▶ SOURCE INFORMATION:

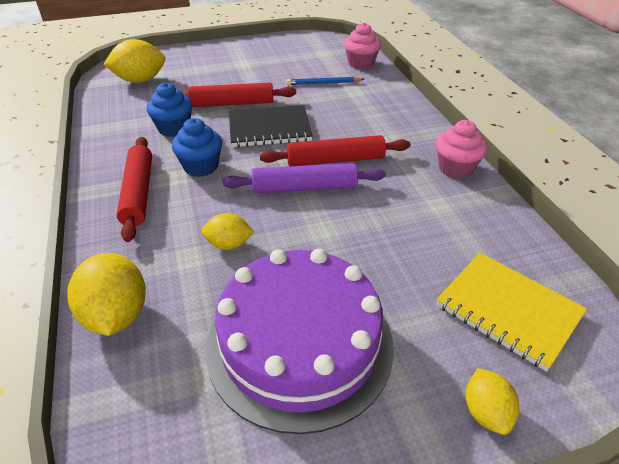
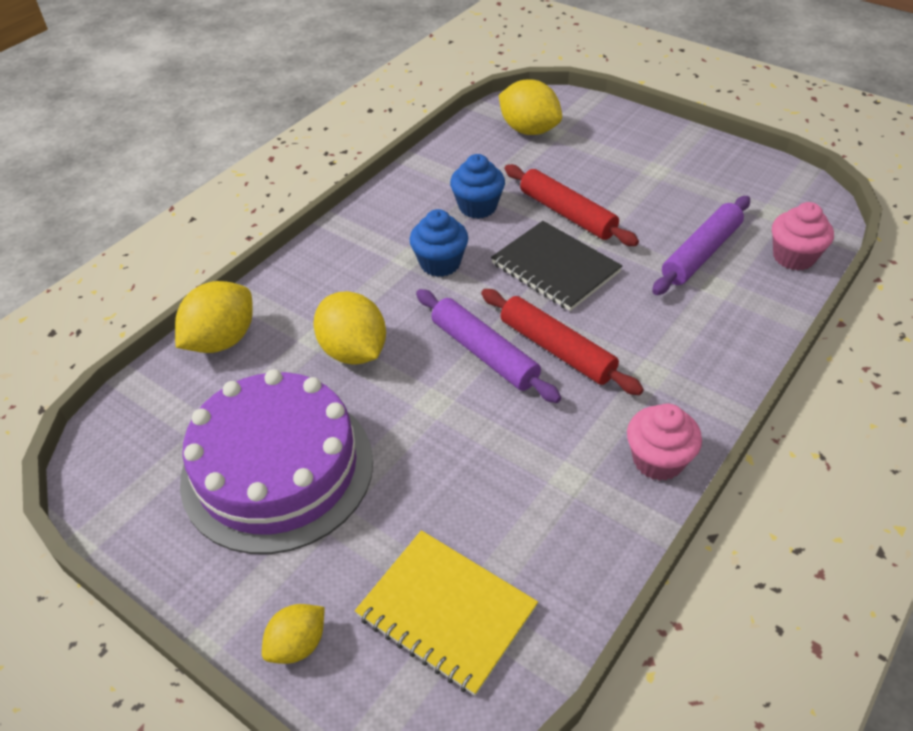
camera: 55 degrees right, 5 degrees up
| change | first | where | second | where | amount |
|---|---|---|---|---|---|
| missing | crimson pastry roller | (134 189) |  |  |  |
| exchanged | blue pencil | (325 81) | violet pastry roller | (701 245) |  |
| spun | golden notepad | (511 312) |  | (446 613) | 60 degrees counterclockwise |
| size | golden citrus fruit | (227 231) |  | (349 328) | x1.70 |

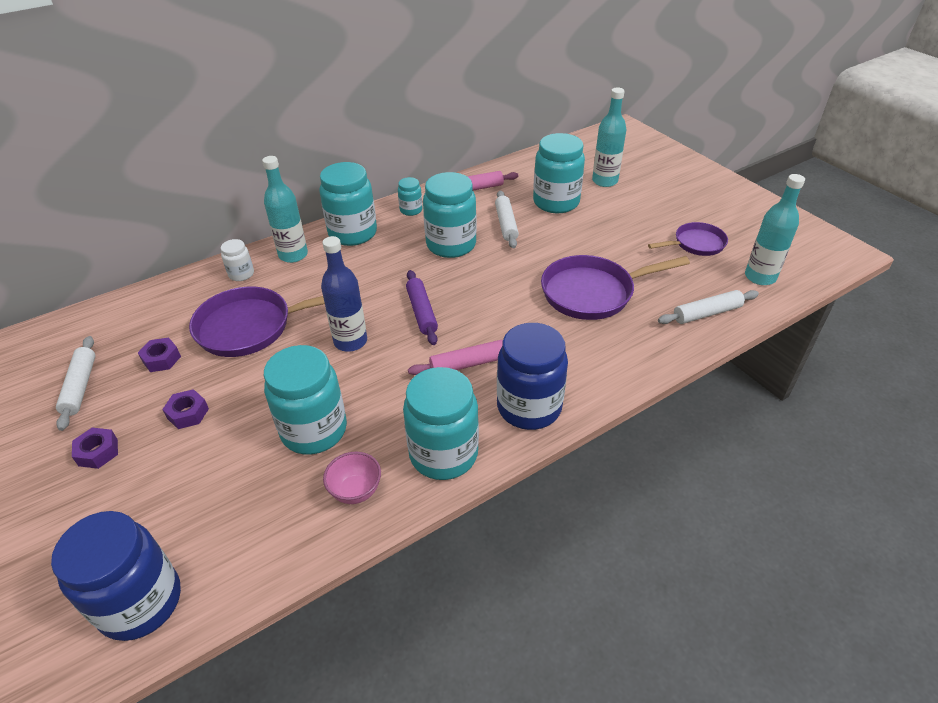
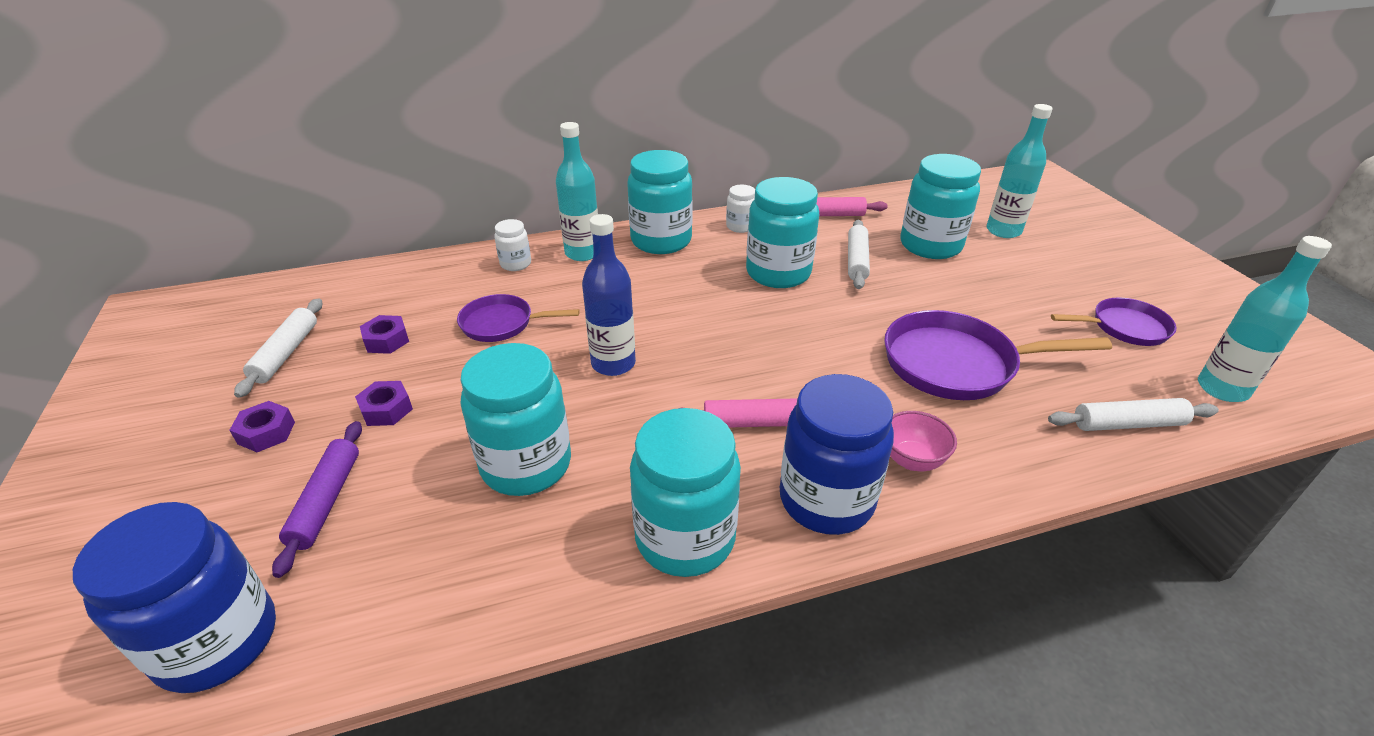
camera: 15 degrees right, 5 degrees down
| change | first | where | second | where | amount |
|---|---|---|---|---|---|
| relocated | rosy bowl | (352 477) |  | (923 441) |  |
| relocated | violet pastry roller | (422 307) |  | (317 499) |  |
| colour | turquoise preserve jar | (410 196) | pure white preserve jar | (740 209) |  |
| size | violet frying pan | (257 322) |  | (518 318) | x0.60 |

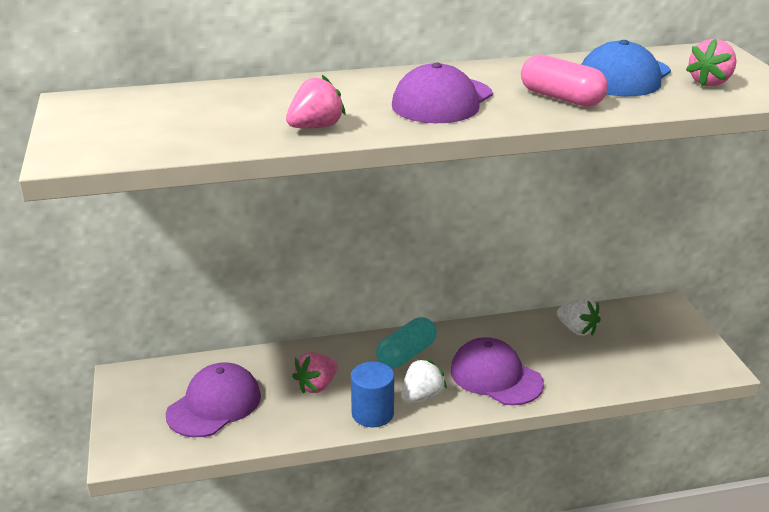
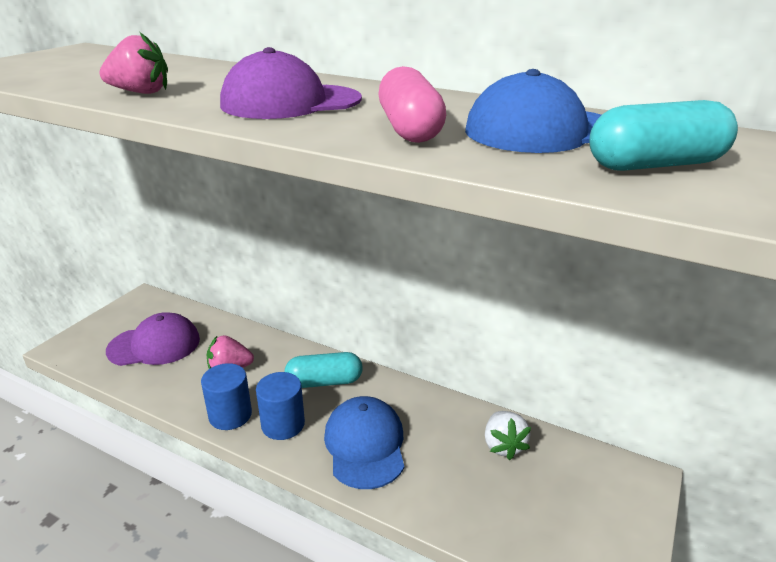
camera: 40 degrees right, 0 degrees up
| change | first | where | second | where | amount |
|---|---|---|---|---|---|
| exchanged | pure white berry | (424 380) | blue solid cylinder | (280 406) |  |
| exchanged | rosy berry | (711 62) | turquoise capsule | (663 135) |  |
| colour | violet peaked cap | (497 371) | blue peaked cap | (364 442) |  |

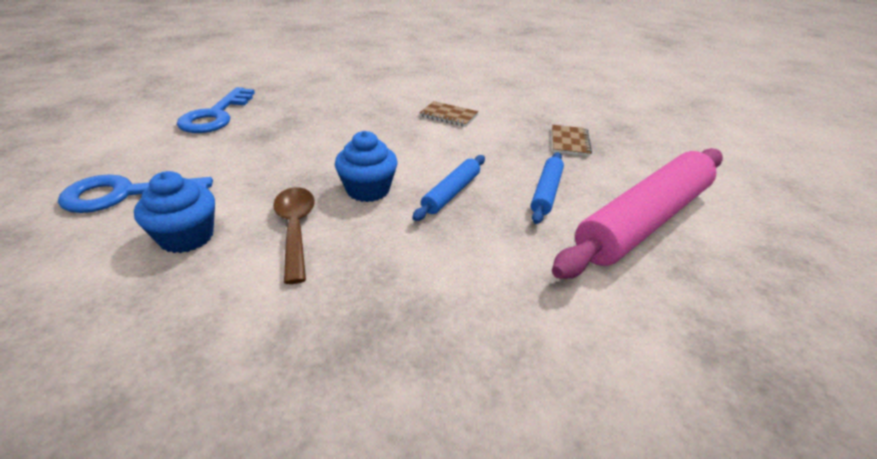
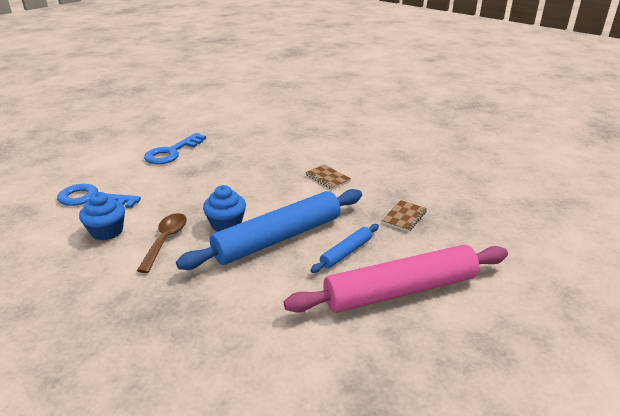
camera: 25 degrees right, 5 degrees down
| change | first | where | second | where | amount |
|---|---|---|---|---|---|
| size | blue pastry roller | (448 188) |  | (269 229) | x2.15 |

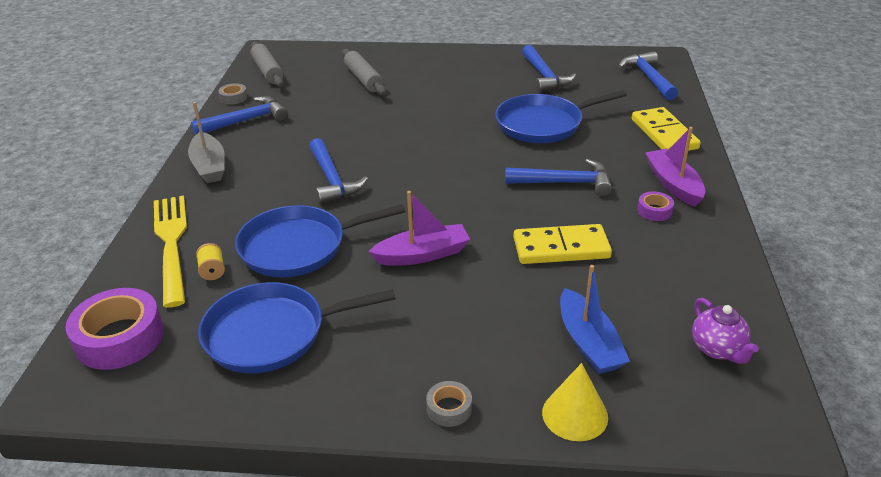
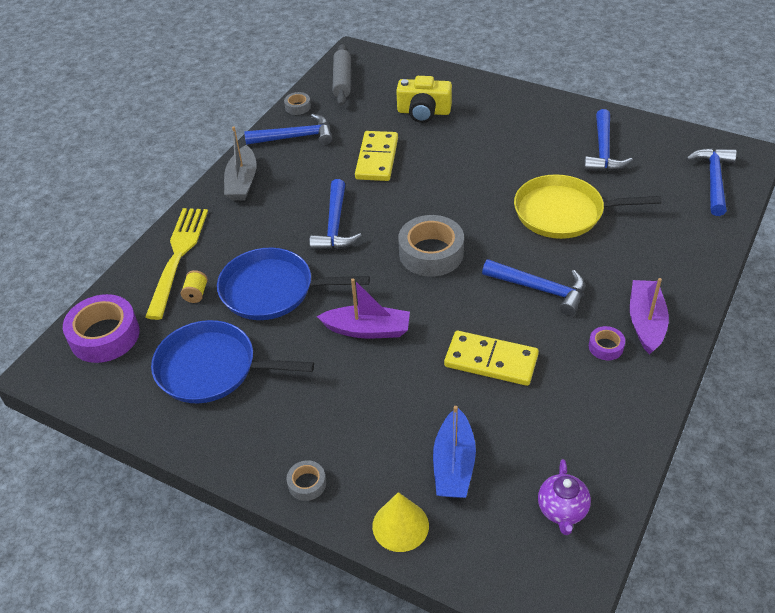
camera: 25 degrees right, 10 degrees up
| change | first | where | second | where | amount |
|---|---|---|---|---|---|
| appeared |  |  | grey roll of tape | (431 246) |  |
| relocated | golden domino piece | (666 129) |  | (376 156) |  |
| exchanged | grey pastry roller | (364 72) | golden photo camera | (424 99) |  |
| colour | blue frying pan | (561 116) | golden frying pan | (588 206) |  |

▶ TRY IT:
Give the records again exactly, without pictures.

▶ REPLY:
camera: 55 degrees right, 5 degrees up
| change | first | where | second | where | amount |
|---|---|---|---|---|---|
| missing | crimson pastry roller | (134 189) |  |  |  |
| exchanged | blue pencil | (325 81) | violet pastry roller | (701 245) |  |
| spun | golden notepad | (511 312) |  | (446 613) | 60 degrees counterclockwise |
| size | golden citrus fruit | (227 231) |  | (349 328) | x1.70 |

camera: 15 degrees right, 5 degrees down
| change | first | where | second | where | amount |
|---|---|---|---|---|---|
| relocated | rosy bowl | (352 477) |  | (923 441) |  |
| relocated | violet pastry roller | (422 307) |  | (317 499) |  |
| colour | turquoise preserve jar | (410 196) | pure white preserve jar | (740 209) |  |
| size | violet frying pan | (257 322) |  | (518 318) | x0.60 |

camera: 40 degrees right, 0 degrees up
| change | first | where | second | where | amount |
|---|---|---|---|---|---|
| exchanged | pure white berry | (424 380) | blue solid cylinder | (280 406) |  |
| exchanged | rosy berry | (711 62) | turquoise capsule | (663 135) |  |
| colour | violet peaked cap | (497 371) | blue peaked cap | (364 442) |  |

camera: 25 degrees right, 5 degrees down
| change | first | where | second | where | amount |
|---|---|---|---|---|---|
| size | blue pastry roller | (448 188) |  | (269 229) | x2.15 |

camera: 25 degrees right, 10 degrees up
| change | first | where | second | where | amount |
|---|---|---|---|---|---|
| appeared |  |  | grey roll of tape | (431 246) |  |
| relocated | golden domino piece | (666 129) |  | (376 156) |  |
| exchanged | grey pastry roller | (364 72) | golden photo camera | (424 99) |  |
| colour | blue frying pan | (561 116) | golden frying pan | (588 206) |  |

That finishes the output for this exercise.